= To-do item =
Transcribe all of the data verbatim, please, and leave out its pictures.

= Data records =
_ _ _ _

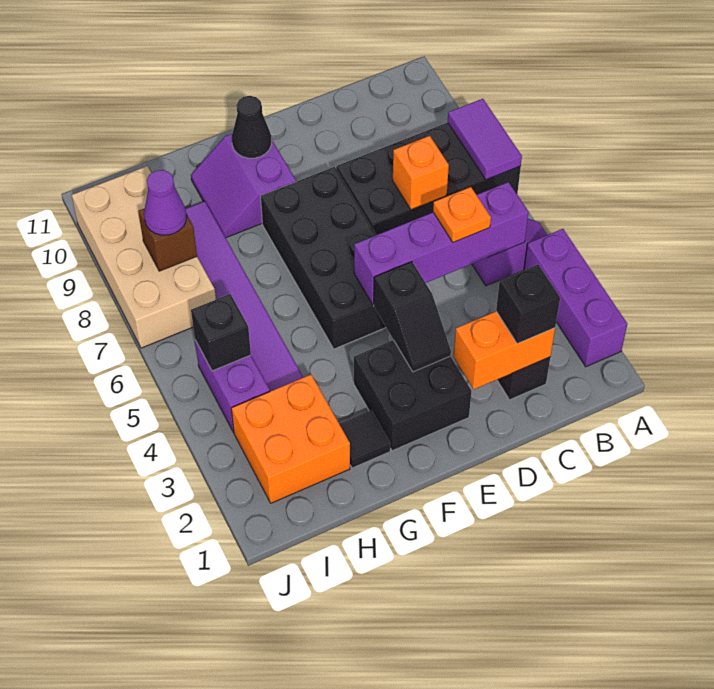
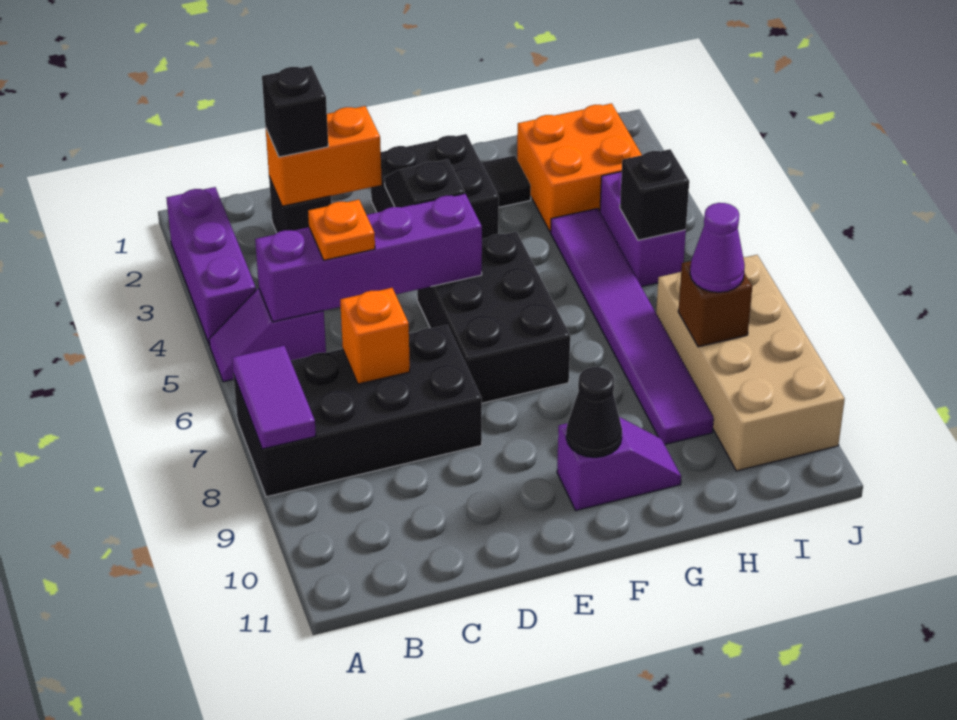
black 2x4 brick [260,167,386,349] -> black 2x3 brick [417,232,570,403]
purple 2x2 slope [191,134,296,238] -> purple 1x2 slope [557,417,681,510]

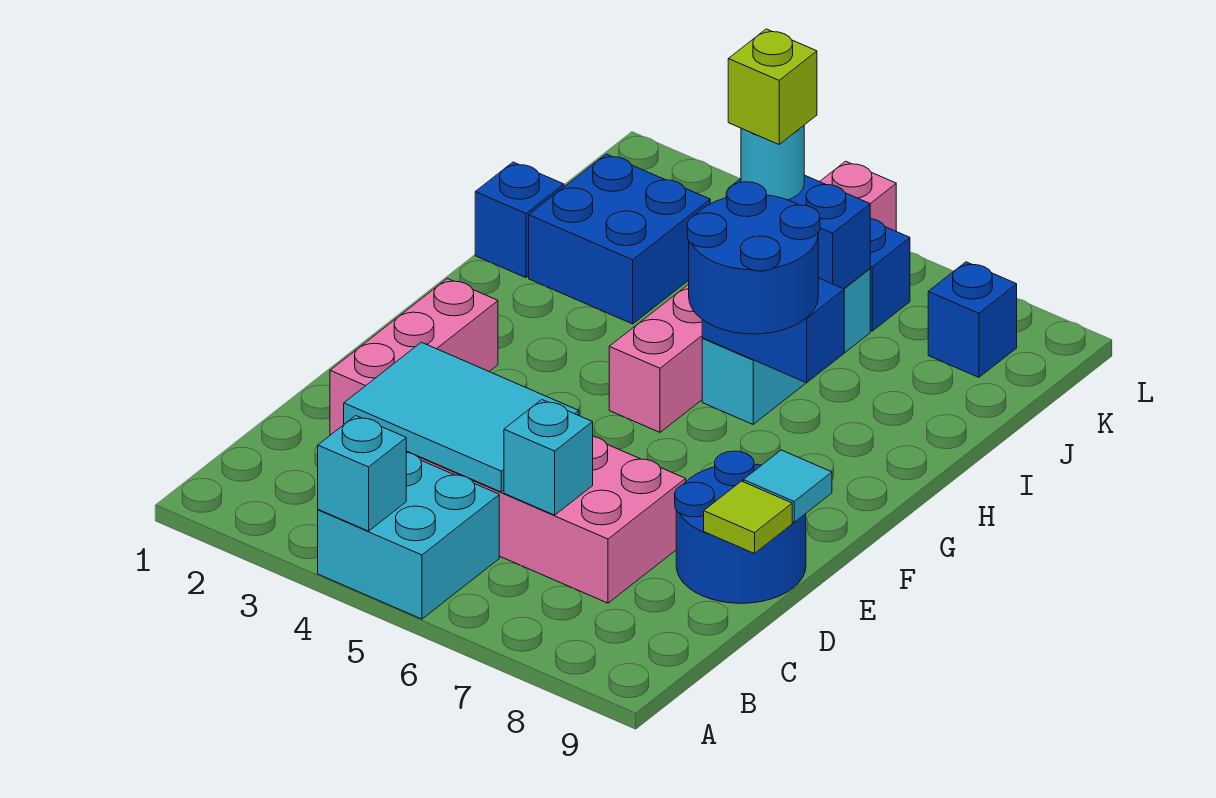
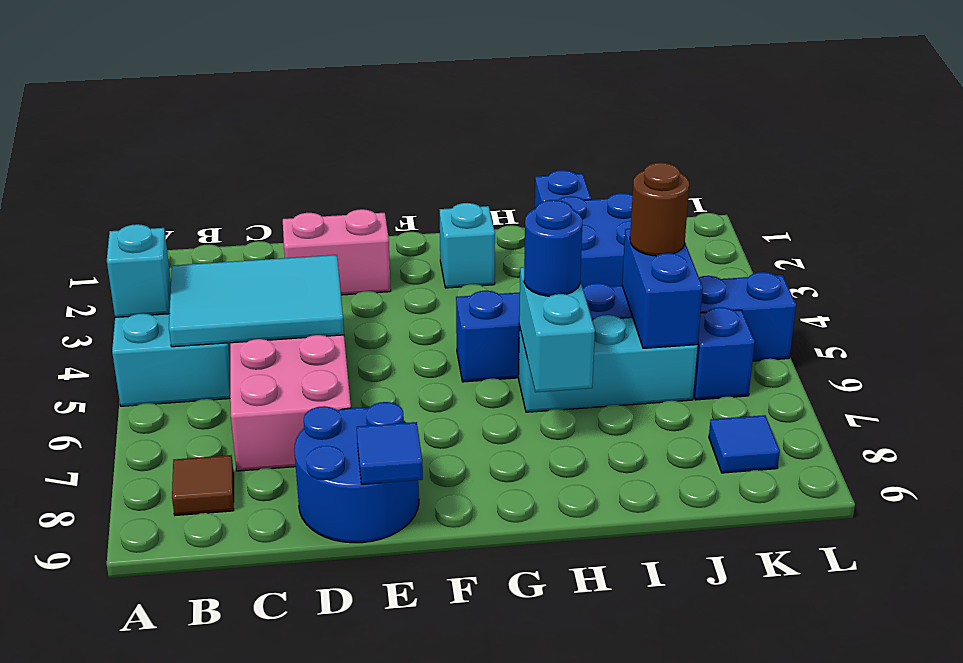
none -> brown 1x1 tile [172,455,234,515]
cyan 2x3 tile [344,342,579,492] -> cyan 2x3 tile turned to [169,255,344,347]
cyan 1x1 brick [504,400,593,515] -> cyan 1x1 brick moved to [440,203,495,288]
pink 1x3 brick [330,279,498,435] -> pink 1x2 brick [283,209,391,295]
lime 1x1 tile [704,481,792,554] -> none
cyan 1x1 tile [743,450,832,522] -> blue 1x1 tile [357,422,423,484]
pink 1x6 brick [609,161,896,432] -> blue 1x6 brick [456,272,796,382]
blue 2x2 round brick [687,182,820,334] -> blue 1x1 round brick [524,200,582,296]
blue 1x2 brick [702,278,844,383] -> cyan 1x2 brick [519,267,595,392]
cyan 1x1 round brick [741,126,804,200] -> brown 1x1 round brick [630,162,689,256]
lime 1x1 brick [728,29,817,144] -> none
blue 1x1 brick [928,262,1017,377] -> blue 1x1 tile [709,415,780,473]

_ _ _ _

= Output of the task =
black 2x4 brick [260,167,386,349] -> black 2x3 brick [417,232,570,403]
purple 2x2 slope [191,134,296,238] -> purple 1x2 slope [557,417,681,510]

none -> brown 1x1 tile [172,455,234,515]
cyan 2x3 tile [344,342,579,492] -> cyan 2x3 tile turned to [169,255,344,347]
cyan 1x1 brick [504,400,593,515] -> cyan 1x1 brick moved to [440,203,495,288]
pink 1x3 brick [330,279,498,435] -> pink 1x2 brick [283,209,391,295]
lime 1x1 tile [704,481,792,554] -> none
cyan 1x1 tile [743,450,832,522] -> blue 1x1 tile [357,422,423,484]
pink 1x6 brick [609,161,896,432] -> blue 1x6 brick [456,272,796,382]
blue 2x2 round brick [687,182,820,334] -> blue 1x1 round brick [524,200,582,296]
blue 1x2 brick [702,278,844,383] -> cyan 1x2 brick [519,267,595,392]
cyan 1x1 round brick [741,126,804,200] -> brown 1x1 round brick [630,162,689,256]
lime 1x1 brick [728,29,817,144] -> none
blue 1x1 brick [928,262,1017,377] -> blue 1x1 tile [709,415,780,473]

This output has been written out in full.